What is required: Your task is to tally the lines of the listing containing the word "TRIG" and report the figure alone.

Data for processing:
BEGIN
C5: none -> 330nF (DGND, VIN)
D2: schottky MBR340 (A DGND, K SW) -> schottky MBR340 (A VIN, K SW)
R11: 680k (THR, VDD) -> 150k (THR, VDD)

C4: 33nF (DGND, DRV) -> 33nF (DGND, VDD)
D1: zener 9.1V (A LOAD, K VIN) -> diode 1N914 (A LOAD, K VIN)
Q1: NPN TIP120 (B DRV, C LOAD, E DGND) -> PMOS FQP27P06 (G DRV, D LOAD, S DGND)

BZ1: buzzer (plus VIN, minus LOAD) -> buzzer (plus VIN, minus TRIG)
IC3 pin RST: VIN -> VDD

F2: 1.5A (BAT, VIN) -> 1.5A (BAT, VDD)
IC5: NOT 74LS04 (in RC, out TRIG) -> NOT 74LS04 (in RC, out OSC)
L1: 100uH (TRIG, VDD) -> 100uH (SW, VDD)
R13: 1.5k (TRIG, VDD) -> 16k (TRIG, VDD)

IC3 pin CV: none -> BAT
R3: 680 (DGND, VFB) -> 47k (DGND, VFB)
END
BEGIN
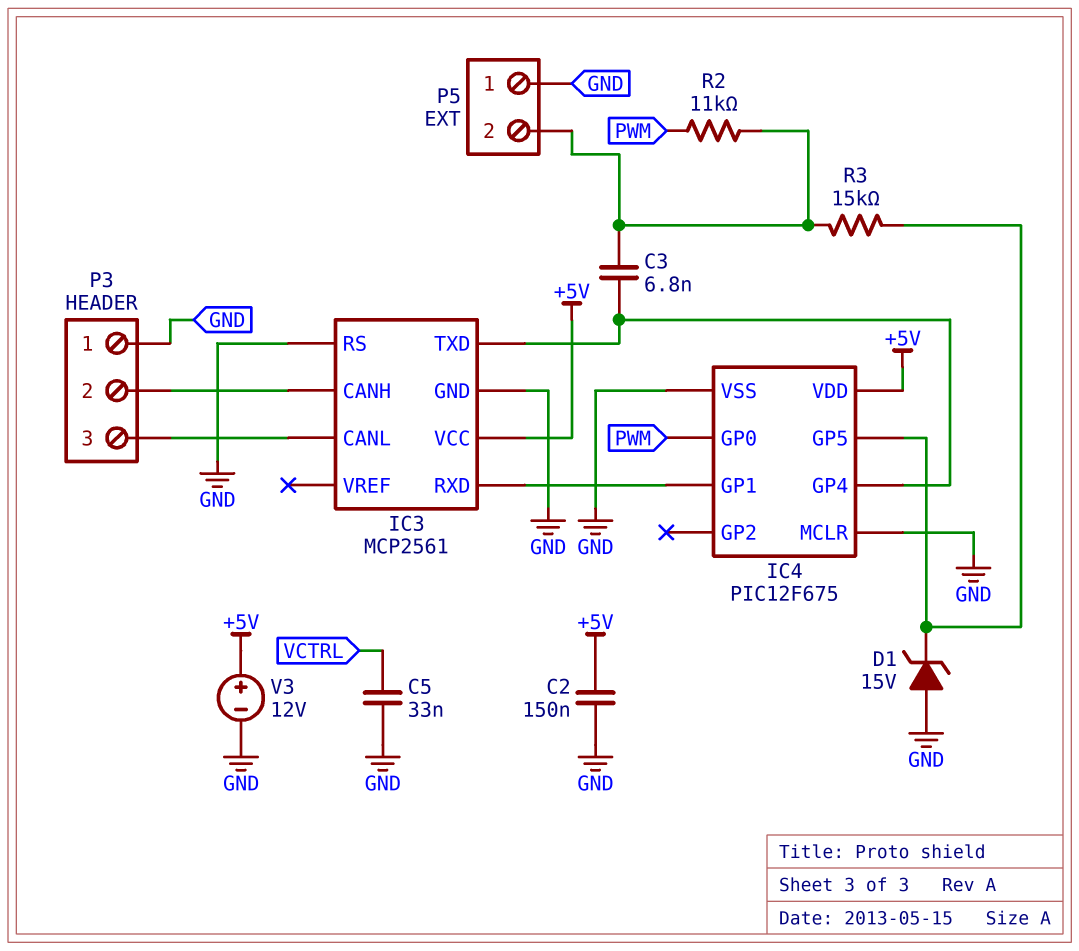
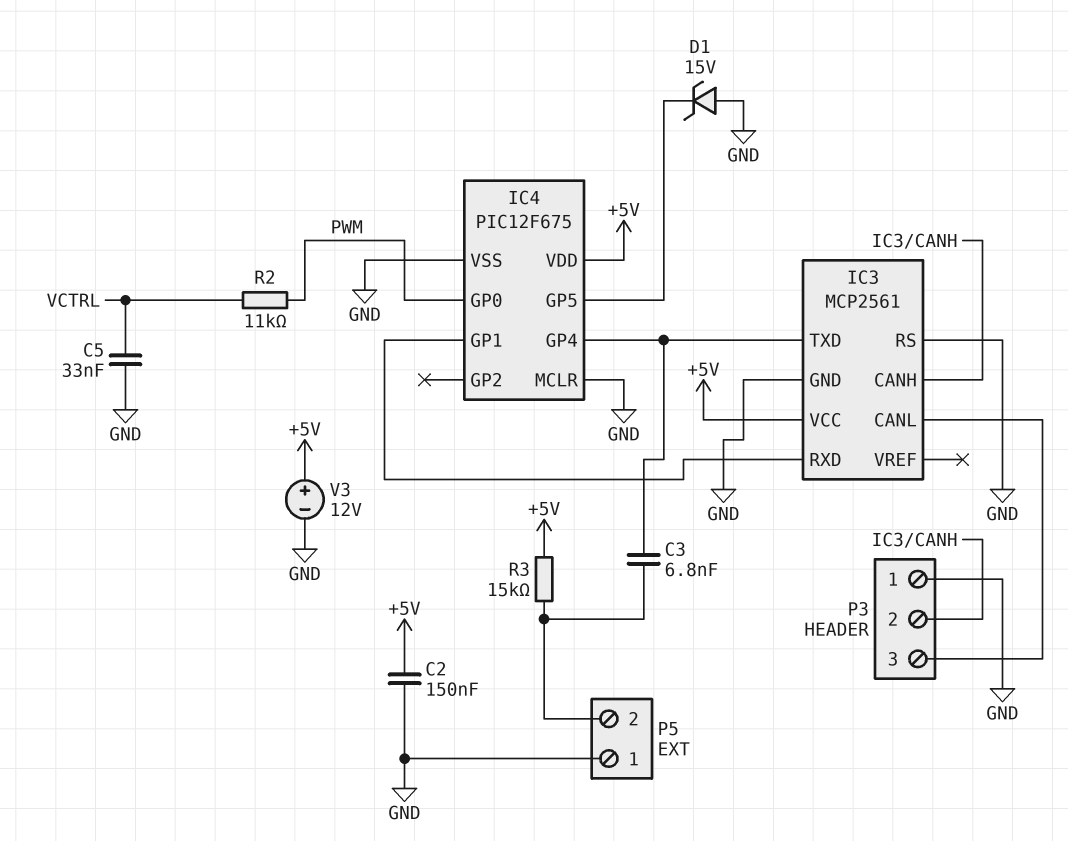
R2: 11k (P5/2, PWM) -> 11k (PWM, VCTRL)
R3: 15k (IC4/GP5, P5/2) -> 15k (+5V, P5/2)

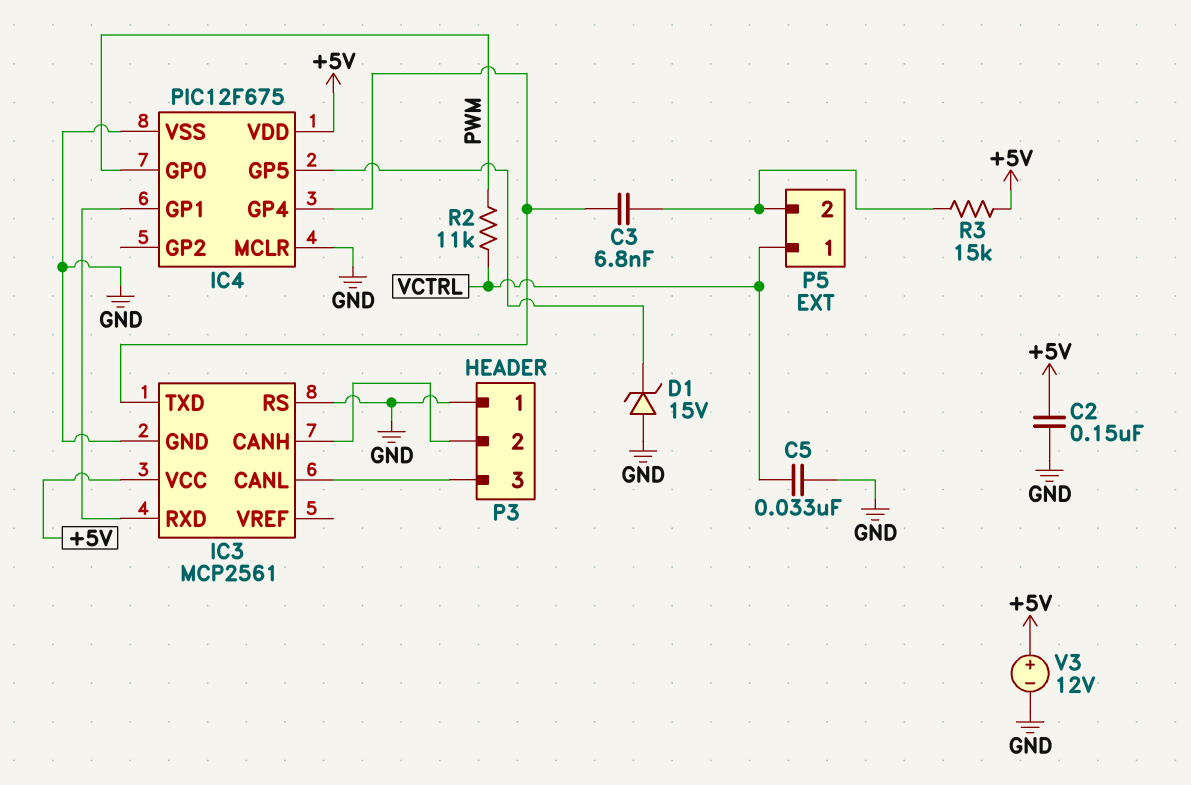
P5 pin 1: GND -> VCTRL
END
Result: 4